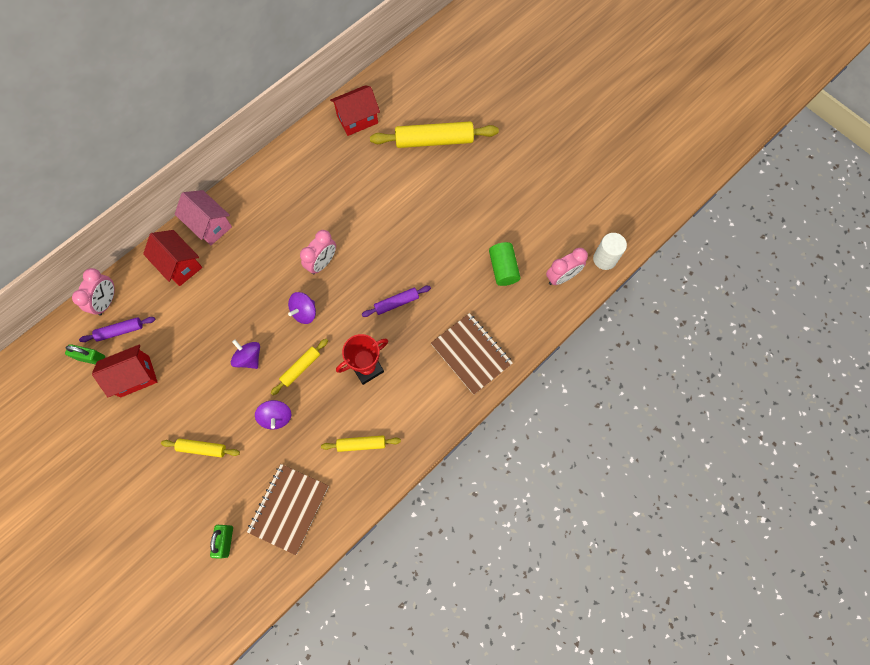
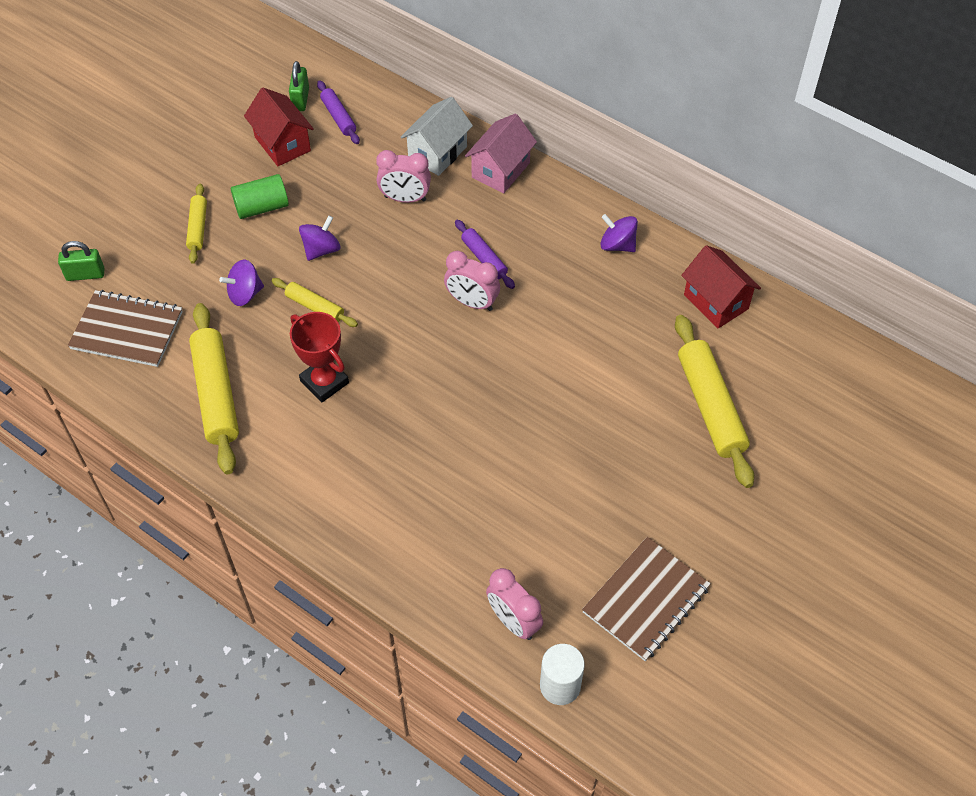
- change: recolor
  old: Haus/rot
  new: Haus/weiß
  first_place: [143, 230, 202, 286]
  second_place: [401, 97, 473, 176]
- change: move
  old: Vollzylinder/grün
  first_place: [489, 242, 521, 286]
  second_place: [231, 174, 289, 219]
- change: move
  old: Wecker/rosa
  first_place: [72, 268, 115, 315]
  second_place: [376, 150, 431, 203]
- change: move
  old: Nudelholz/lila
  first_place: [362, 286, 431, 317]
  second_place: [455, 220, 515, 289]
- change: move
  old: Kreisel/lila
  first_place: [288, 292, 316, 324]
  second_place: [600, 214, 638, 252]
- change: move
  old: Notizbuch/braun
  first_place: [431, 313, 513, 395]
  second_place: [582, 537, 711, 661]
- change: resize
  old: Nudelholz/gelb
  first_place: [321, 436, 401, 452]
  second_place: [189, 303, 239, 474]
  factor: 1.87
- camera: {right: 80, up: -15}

# About this exercise:
Where "lila" occurs in a line of the data above, count that line. Give the final count and no other words.

# Answer area:
2